**Work item:**
Beginning at the line containing "orange brick I1:K1" in the material below and ending at the line containing "yellow brick K12", return each line exactly and add nothing.

**Task input:**
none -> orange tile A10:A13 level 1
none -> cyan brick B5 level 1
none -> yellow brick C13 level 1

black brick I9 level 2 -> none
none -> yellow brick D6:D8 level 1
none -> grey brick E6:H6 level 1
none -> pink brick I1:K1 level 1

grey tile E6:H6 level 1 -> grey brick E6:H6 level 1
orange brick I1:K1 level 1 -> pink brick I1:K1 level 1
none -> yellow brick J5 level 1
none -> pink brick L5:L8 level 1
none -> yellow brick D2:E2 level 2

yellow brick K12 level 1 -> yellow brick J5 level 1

==

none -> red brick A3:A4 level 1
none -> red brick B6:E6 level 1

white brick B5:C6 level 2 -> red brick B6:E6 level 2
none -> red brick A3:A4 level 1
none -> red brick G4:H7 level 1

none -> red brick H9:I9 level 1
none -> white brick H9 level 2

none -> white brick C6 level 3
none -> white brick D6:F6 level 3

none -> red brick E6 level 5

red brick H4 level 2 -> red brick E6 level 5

**Task response:**
orange brick I1:K1 level 1 -> pink brick I1:K1 level 1
none -> yellow brick J5 level 1
none -> pink brick L5:L8 level 1
none -> yellow brick D2:E2 level 2

yellow brick K12 level 1 -> yellow brick J5 level 1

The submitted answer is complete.